Before-and-after scene images =>
****************************************
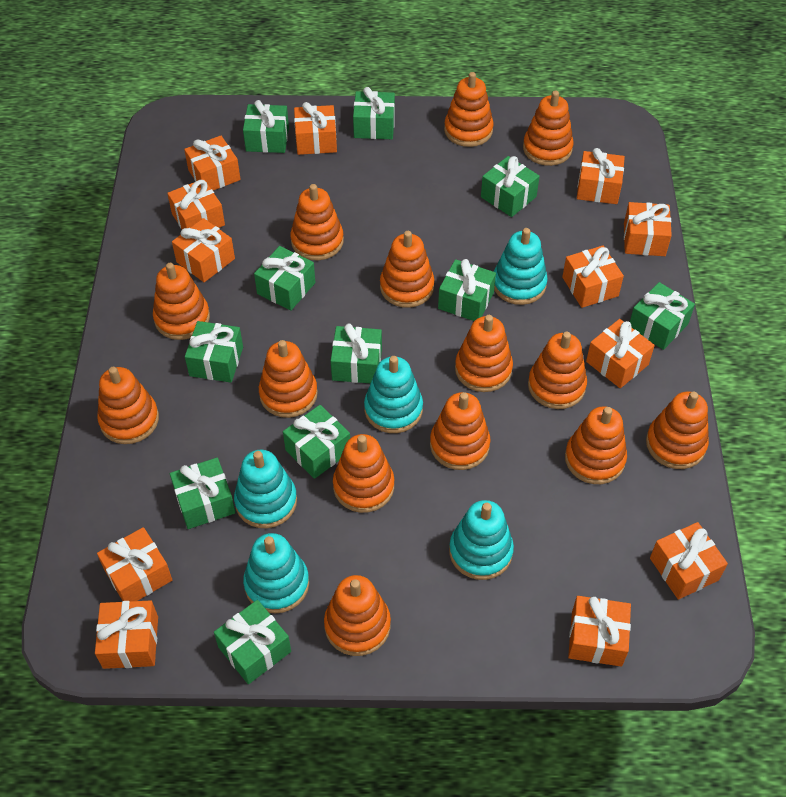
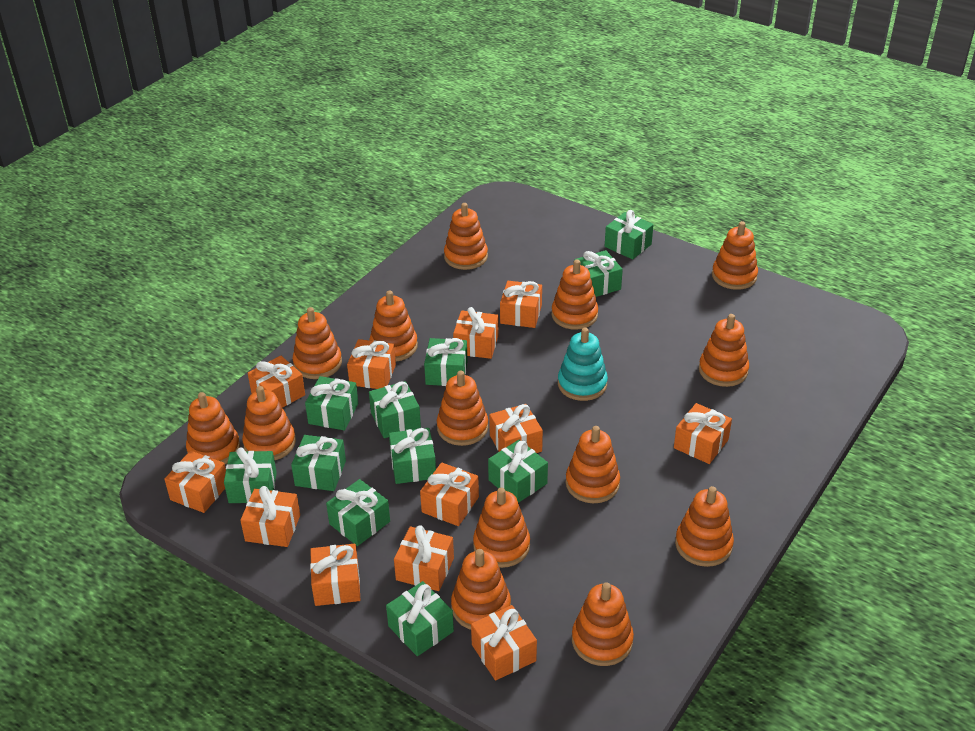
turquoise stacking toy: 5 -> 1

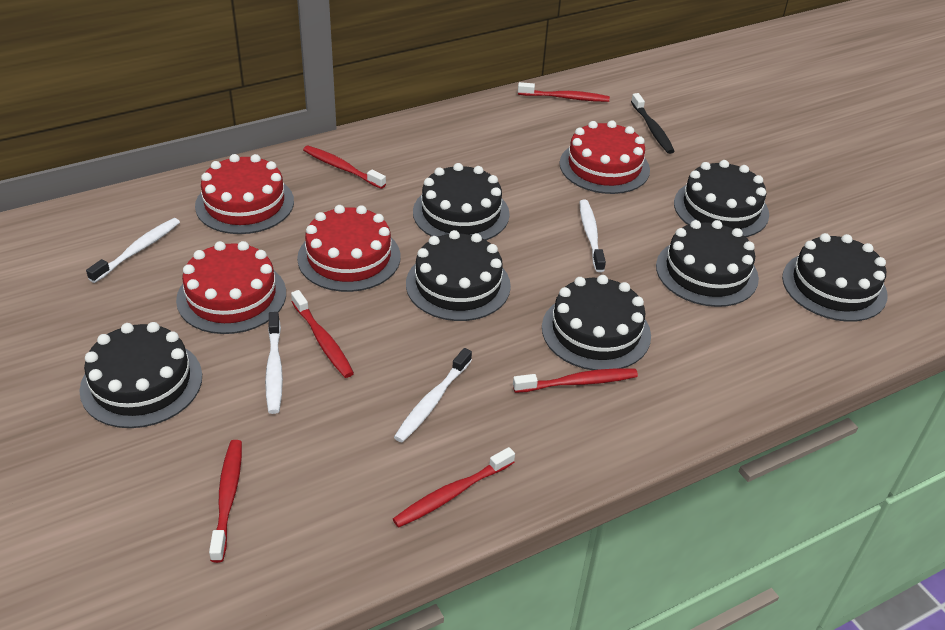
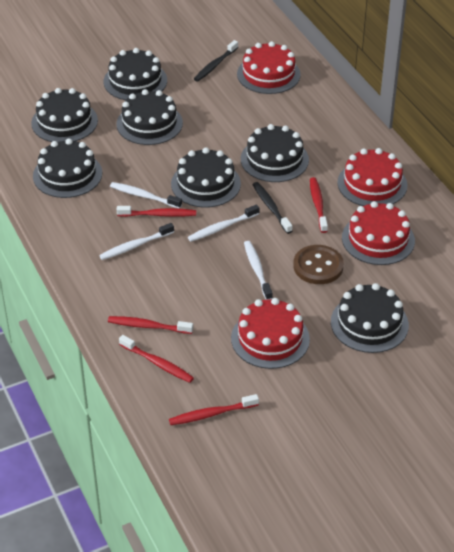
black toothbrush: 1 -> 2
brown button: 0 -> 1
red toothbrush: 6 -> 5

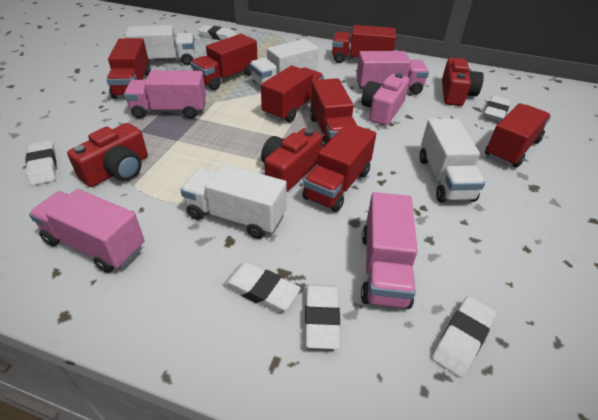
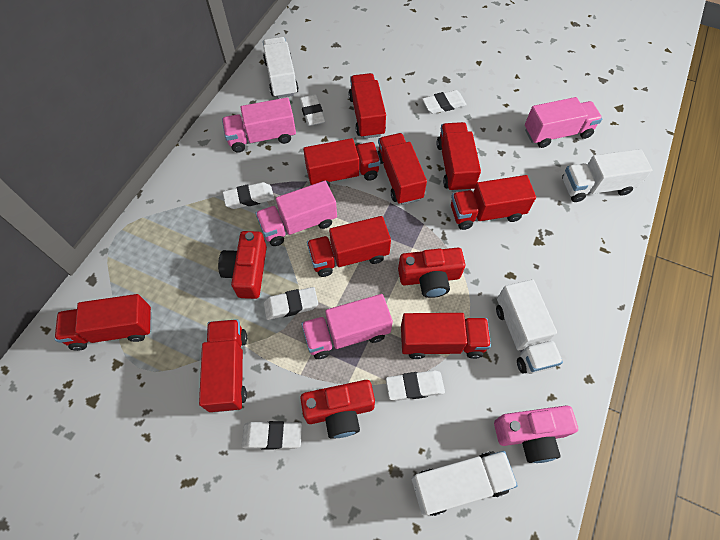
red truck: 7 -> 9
****************************************
Problem to solve =>
Copy out every line of the data exactly, leaving the images behind.

Completed exercise =>
turquoise stacking toy: 5 -> 1

black toothbrush: 1 -> 2
brown button: 0 -> 1
red toothbrush: 6 -> 5

red truck: 7 -> 9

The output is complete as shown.